**TASK TO COMPLETE:**
Answer with the exact lines of the following material from the one containing "70, 480, 146>" through the one containing "295, 501, 467>", both end lines included.

**DATA LISTING:**
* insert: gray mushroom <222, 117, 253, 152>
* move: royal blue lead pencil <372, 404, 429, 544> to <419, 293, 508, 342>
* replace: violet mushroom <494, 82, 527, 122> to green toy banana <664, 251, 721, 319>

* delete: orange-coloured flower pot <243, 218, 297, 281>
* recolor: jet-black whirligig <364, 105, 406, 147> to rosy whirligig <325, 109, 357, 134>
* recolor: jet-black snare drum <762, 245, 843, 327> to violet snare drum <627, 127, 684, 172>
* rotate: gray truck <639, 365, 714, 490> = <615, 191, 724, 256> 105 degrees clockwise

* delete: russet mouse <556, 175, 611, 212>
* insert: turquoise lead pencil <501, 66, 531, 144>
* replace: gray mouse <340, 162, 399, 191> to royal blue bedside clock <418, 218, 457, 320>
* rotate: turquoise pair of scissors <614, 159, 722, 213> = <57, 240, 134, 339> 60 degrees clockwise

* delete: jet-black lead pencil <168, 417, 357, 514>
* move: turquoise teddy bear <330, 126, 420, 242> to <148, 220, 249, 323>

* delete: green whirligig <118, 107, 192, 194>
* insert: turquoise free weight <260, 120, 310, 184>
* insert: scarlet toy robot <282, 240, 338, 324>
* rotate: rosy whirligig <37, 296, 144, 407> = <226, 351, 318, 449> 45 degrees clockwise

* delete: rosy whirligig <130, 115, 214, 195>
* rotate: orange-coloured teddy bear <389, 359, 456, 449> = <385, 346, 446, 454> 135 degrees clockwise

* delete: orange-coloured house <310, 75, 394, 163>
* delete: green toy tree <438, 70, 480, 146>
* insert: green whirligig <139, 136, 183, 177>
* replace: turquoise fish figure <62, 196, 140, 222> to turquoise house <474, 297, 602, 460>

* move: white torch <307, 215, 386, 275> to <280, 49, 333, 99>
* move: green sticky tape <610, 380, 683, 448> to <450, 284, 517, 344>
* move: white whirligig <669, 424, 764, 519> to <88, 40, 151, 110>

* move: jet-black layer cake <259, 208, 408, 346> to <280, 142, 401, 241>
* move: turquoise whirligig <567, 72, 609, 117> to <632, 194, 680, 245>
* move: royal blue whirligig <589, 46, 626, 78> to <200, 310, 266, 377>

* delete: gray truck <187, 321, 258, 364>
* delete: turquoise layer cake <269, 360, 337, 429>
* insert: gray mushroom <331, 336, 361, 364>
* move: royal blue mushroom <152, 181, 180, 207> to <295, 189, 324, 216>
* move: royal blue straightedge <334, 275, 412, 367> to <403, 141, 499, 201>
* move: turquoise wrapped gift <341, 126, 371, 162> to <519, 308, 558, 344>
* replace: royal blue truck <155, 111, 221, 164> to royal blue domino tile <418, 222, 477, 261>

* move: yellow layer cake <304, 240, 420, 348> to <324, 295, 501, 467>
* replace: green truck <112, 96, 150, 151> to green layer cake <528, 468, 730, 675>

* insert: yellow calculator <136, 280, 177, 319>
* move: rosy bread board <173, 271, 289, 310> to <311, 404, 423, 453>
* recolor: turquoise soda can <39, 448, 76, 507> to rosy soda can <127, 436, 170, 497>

**ANSWER BELOW:**
* delete: green toy tree <438, 70, 480, 146>
* insert: green whirligig <139, 136, 183, 177>
* replace: turquoise fish figure <62, 196, 140, 222> to turquoise house <474, 297, 602, 460>

* move: white torch <307, 215, 386, 275> to <280, 49, 333, 99>
* move: green sticky tape <610, 380, 683, 448> to <450, 284, 517, 344>
* move: white whirligig <669, 424, 764, 519> to <88, 40, 151, 110>

* move: jet-black layer cake <259, 208, 408, 346> to <280, 142, 401, 241>
* move: turquoise whirligig <567, 72, 609, 117> to <632, 194, 680, 245>
* move: royal blue whirligig <589, 46, 626, 78> to <200, 310, 266, 377>

* delete: gray truck <187, 321, 258, 364>
* delete: turquoise layer cake <269, 360, 337, 429>
* insert: gray mushroom <331, 336, 361, 364>
* move: royal blue mushroom <152, 181, 180, 207> to <295, 189, 324, 216>
* move: royal blue straightedge <334, 275, 412, 367> to <403, 141, 499, 201>
* move: turquoise wrapped gift <341, 126, 371, 162> to <519, 308, 558, 344>
* replace: royal blue truck <155, 111, 221, 164> to royal blue domino tile <418, 222, 477, 261>

* move: yellow layer cake <304, 240, 420, 348> to <324, 295, 501, 467>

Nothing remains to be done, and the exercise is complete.